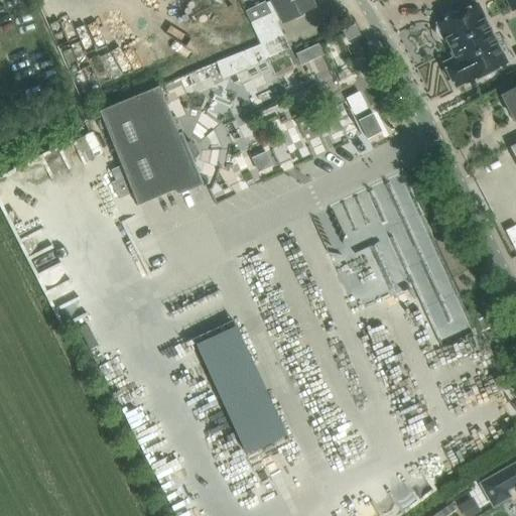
[(282,19),(283,21),(313,6),(309,0),(272,0),(266,3),(271,12),(250,21),(260,43),(217,63),(224,79),(267,58),(268,59),(290,48),(277,22),(282,19)]
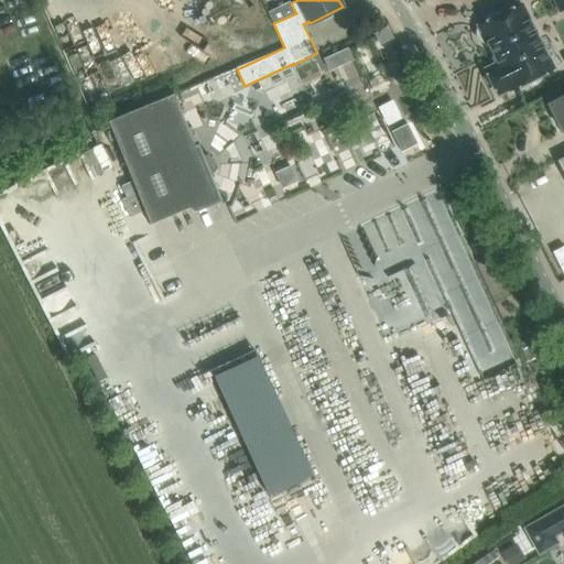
[(511,89),(524,83),(525,86),(531,87),(537,86),(540,83),(542,77),(541,75),(554,68),(523,4),(479,26),(498,64),(486,71),(498,94),(510,87),(511,89)]
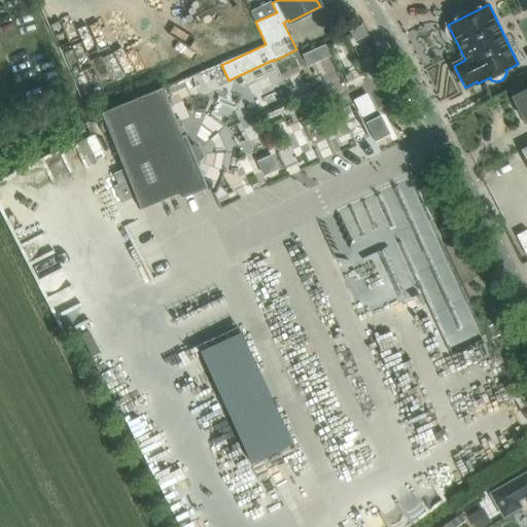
[(363,25),(349,32),(354,42),(369,35),(363,25)]
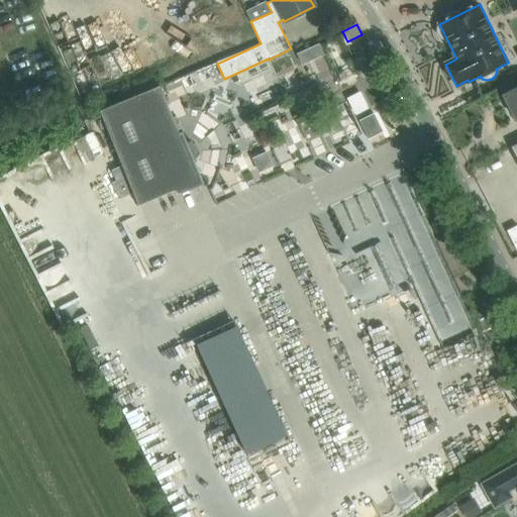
[(318,44),(311,47),(316,59),(323,56),(318,44)]
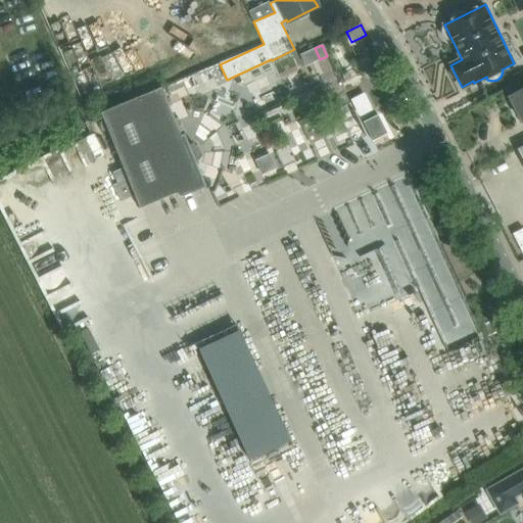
[(161,87),(142,95),(101,111),(140,207),(200,183),(192,164),(196,161),(199,155),(195,146),(189,143),(185,144),(161,87)]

→ About this exercise:
Extract only the lines from the line containing "[(363,25),(349,32),(354,42),(369,35),(363,25)]" through the final line of the listing above, unchanged; pictures stay out of the copy.

→ Task response:
[(363,25),(349,32),(354,42),(369,35),(363,25)]
[(318,44),(311,47),(316,59),(323,56),(318,44)]
[(161,87),(142,95),(101,111),(140,207),(200,183),(192,164),(196,161),(199,155),(195,146),(189,143),(185,144),(161,87)]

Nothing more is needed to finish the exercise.